[[ DATA SUPPLIED, beginning ]]
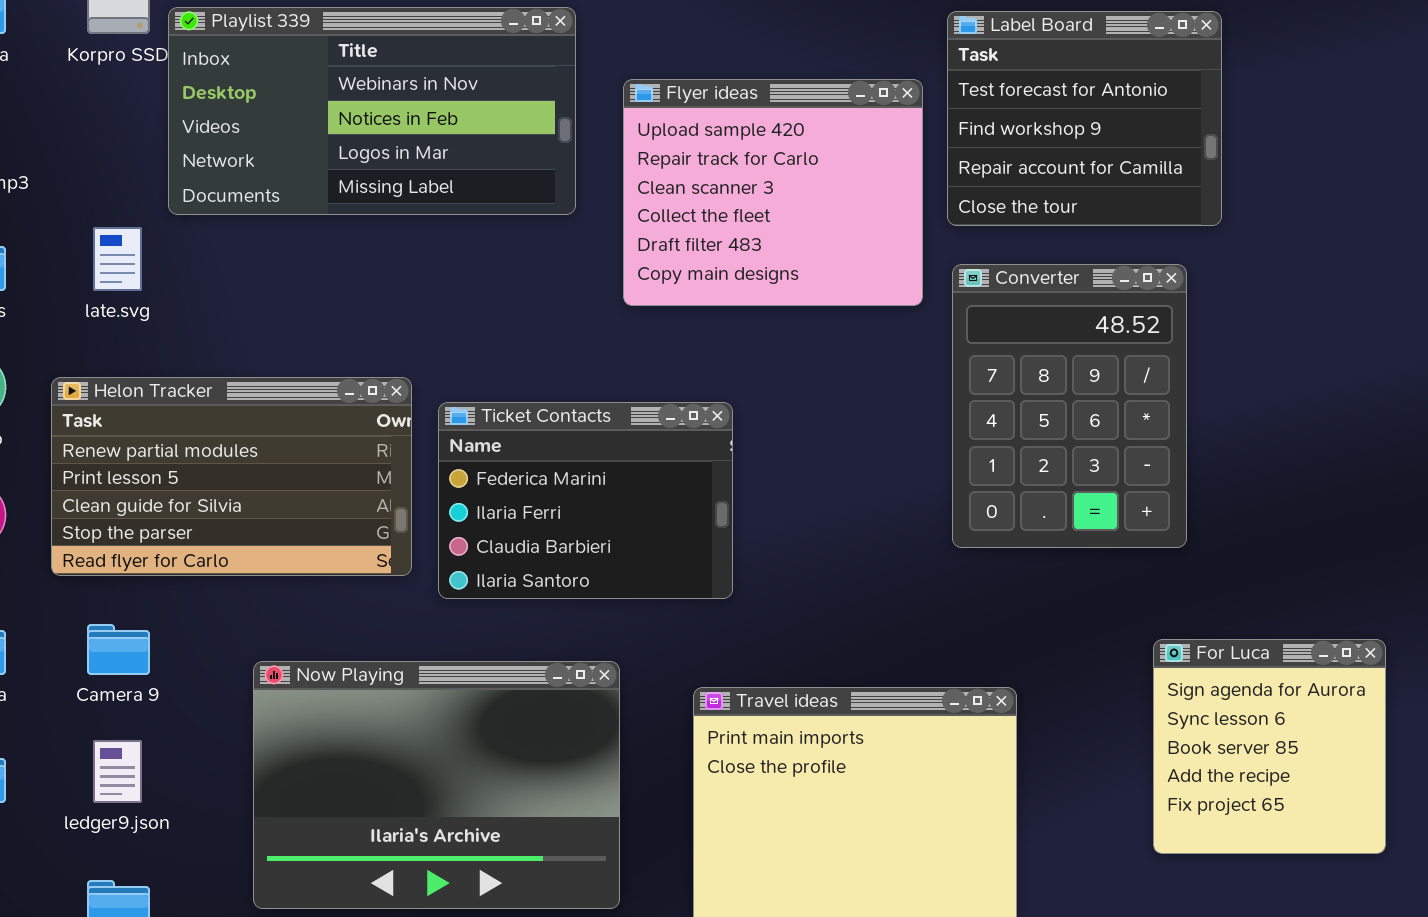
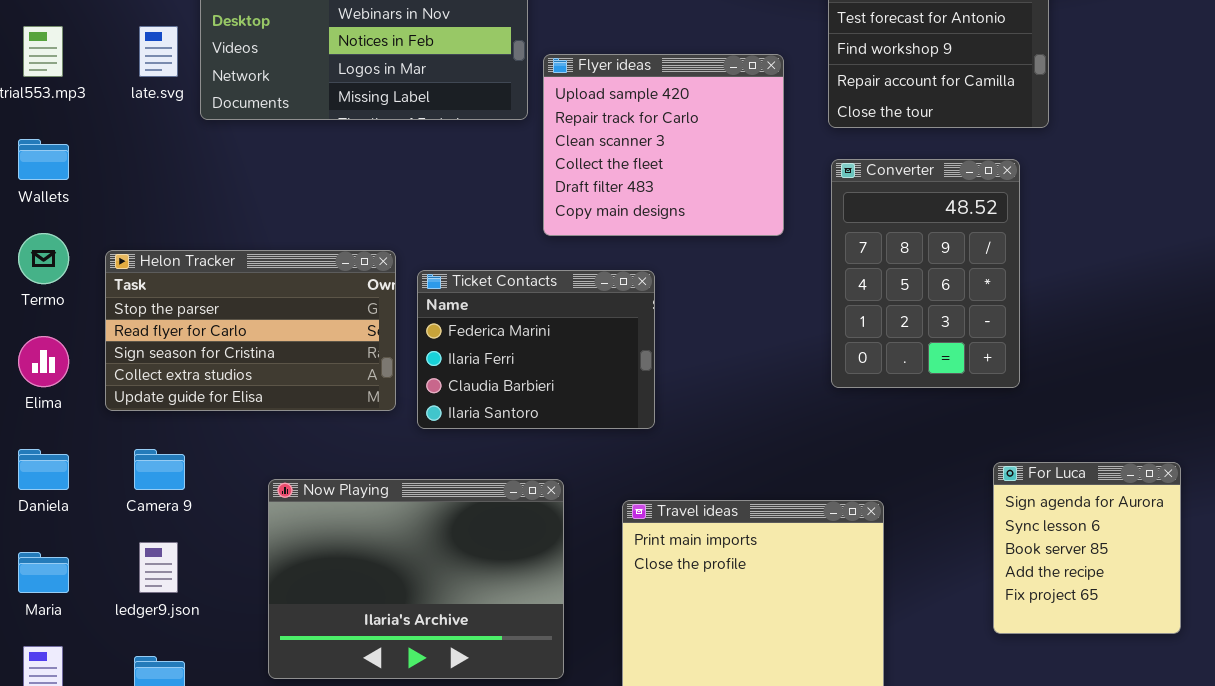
Flyer ideas: [623,79,923,306] -> [543,54,784,236], moved
late.svg: [93,227,142,291] -> [139,26,178,77], moved
Helon Tracker: [51,377,412,576] -> [105,250,396,411], scrolled down 3 rows

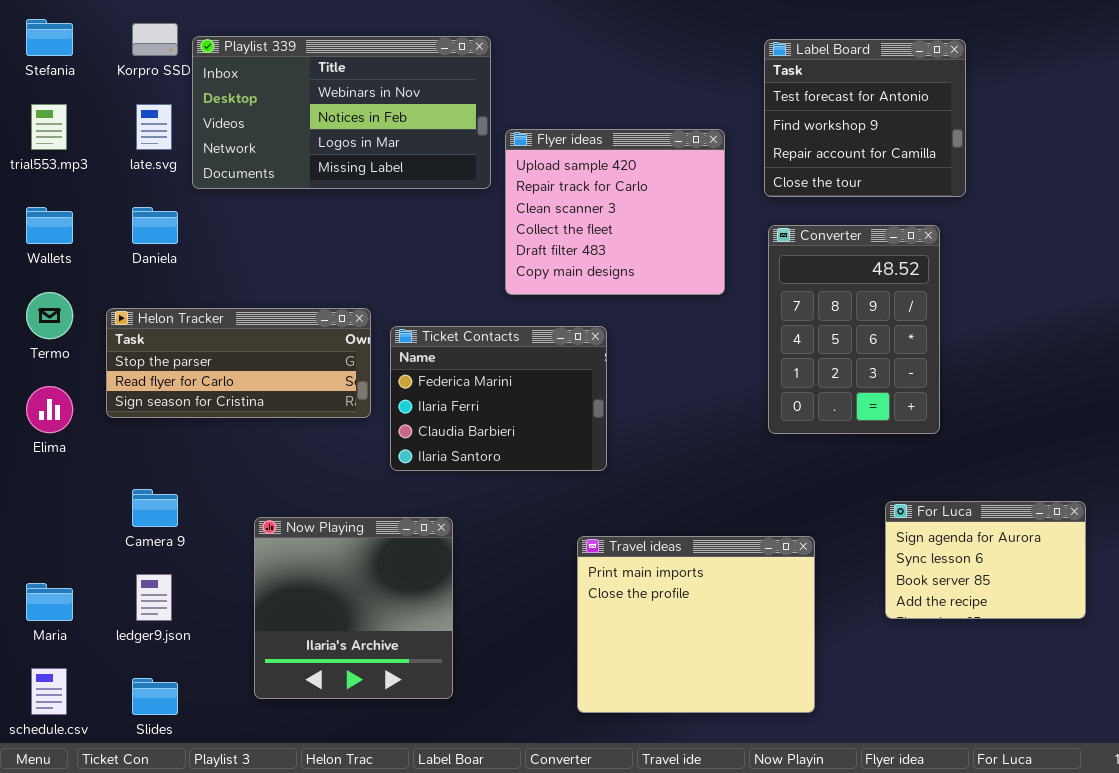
Helon Tracker: [105,250,396,411] -> [106,308,371,418], resized
Daniela: [18,449,69,490] -> [132,207,178,244], moved
For Luca: [993,462,1181,634] -> [885,501,1086,619], resized
Now Playing: [268,479,564,679] -> [254,517,453,699], resized

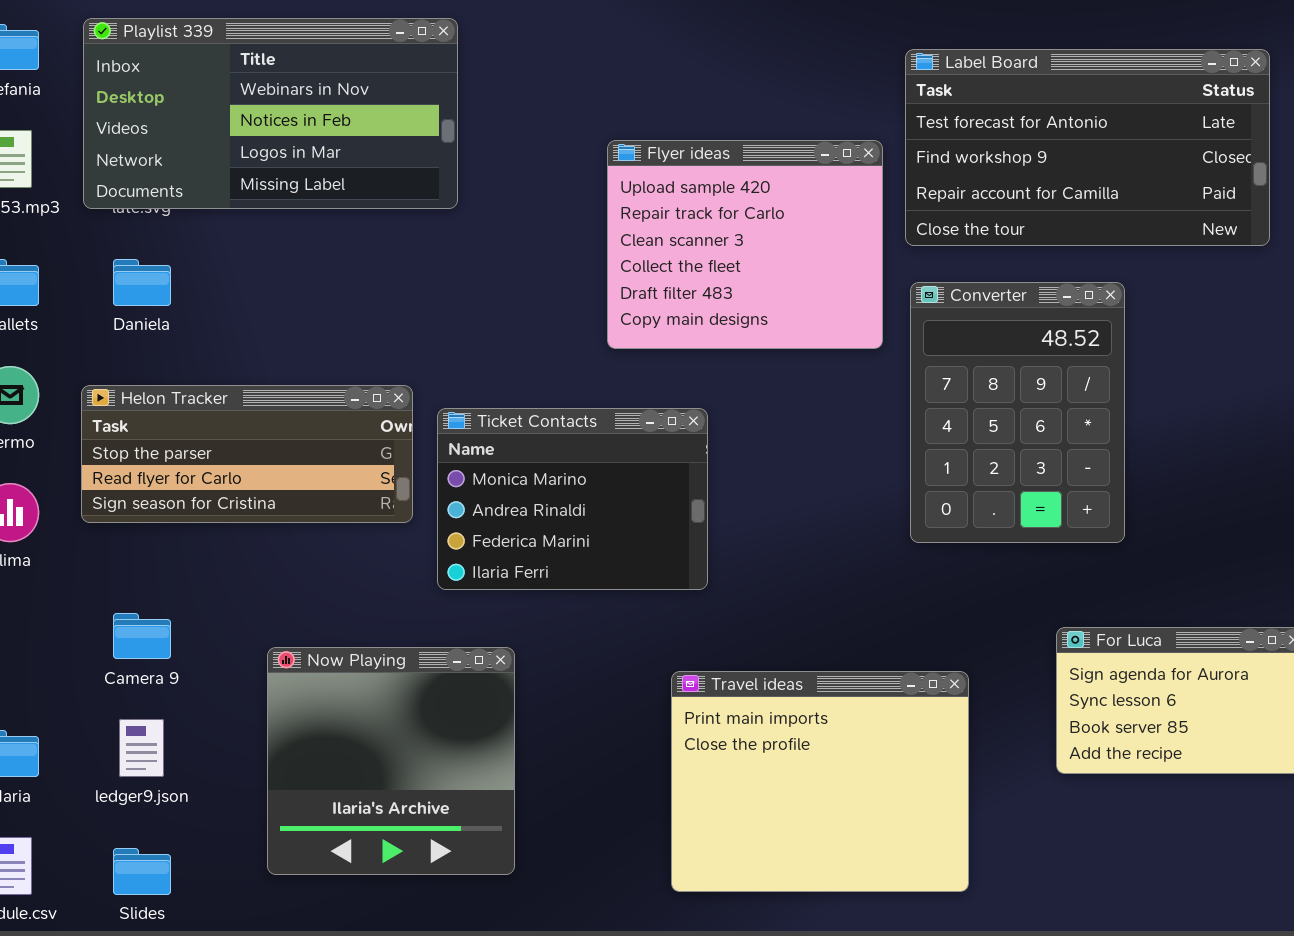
Playlist 339: [192,36,491,189] -> [83,18,458,209], moved
Label Board: [764,39,966,197] -> [905,49,1270,246], resized
Flyer ideas: [505,129,725,295] -> [607,140,883,349], moved
Ticket Contacts: [390,326,607,471] -> [437,408,708,590], scrolled up 2 rows

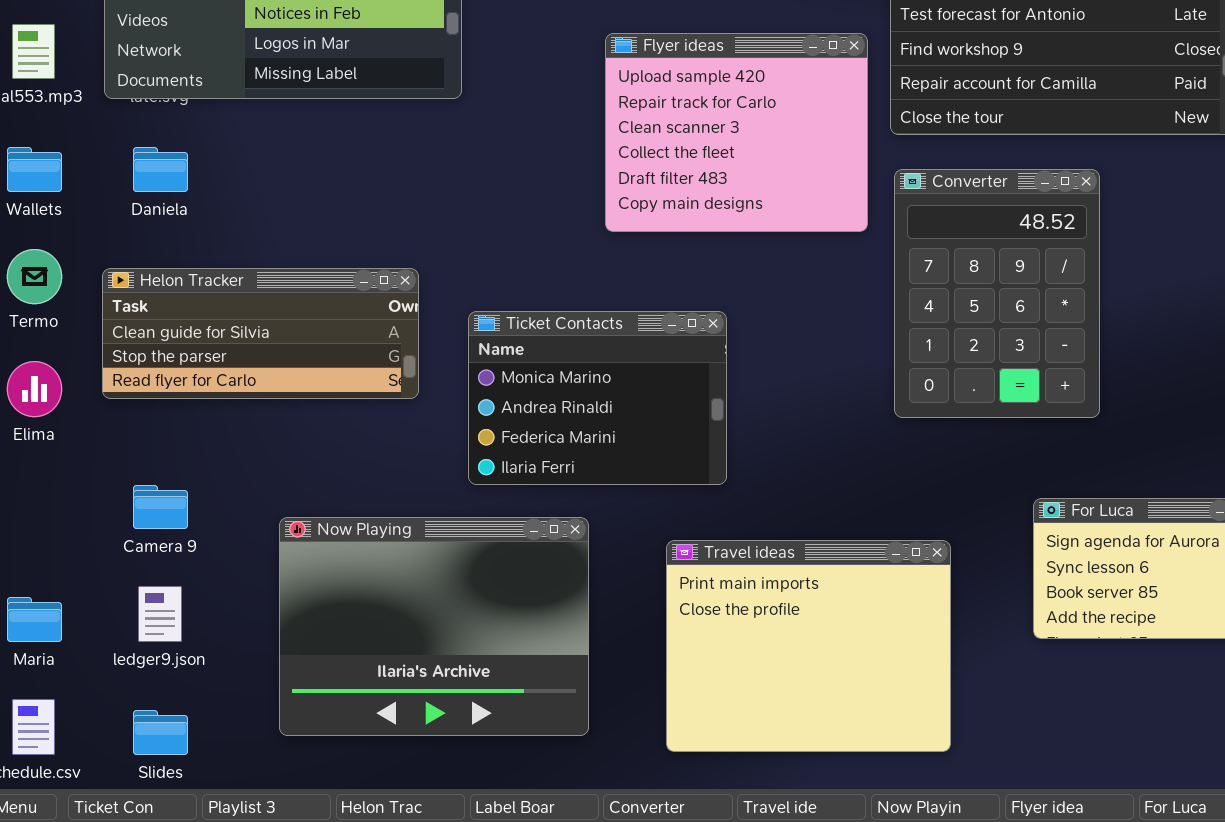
Helon Tracker: [81,385,413,523] -> [102,268,419,399], scrolled up 1 row
Ticket Contacts: [437,408,708,590] -> [468,311,727,485], moved
Now Playing: [267,647,515,875] -> [279,517,589,736], resized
[[ DATA SUPPLIED, end ]]
▸ **YOUR OBJECTIVE**: Copy the material above word for word, images excluded.

▸ **RESPONSE AREA**:
Flyer ideas: [623,79,923,306] -> [543,54,784,236], moved
late.svg: [93,227,142,291] -> [139,26,178,77], moved
Helon Tracker: [51,377,412,576] -> [105,250,396,411], scrolled down 3 rows

Helon Tracker: [105,250,396,411] -> [106,308,371,418], resized
Daniela: [18,449,69,490] -> [132,207,178,244], moved
For Luca: [993,462,1181,634] -> [885,501,1086,619], resized
Now Playing: [268,479,564,679] -> [254,517,453,699], resized

Playlist 339: [192,36,491,189] -> [83,18,458,209], moved
Label Board: [764,39,966,197] -> [905,49,1270,246], resized
Flyer ideas: [505,129,725,295] -> [607,140,883,349], moved
Ticket Contacts: [390,326,607,471] -> [437,408,708,590], scrolled up 2 rows

Helon Tracker: [81,385,413,523] -> [102,268,419,399], scrolled up 1 row
Ticket Contacts: [437,408,708,590] -> [468,311,727,485], moved
Now Playing: [267,647,515,875] -> [279,517,589,736], resized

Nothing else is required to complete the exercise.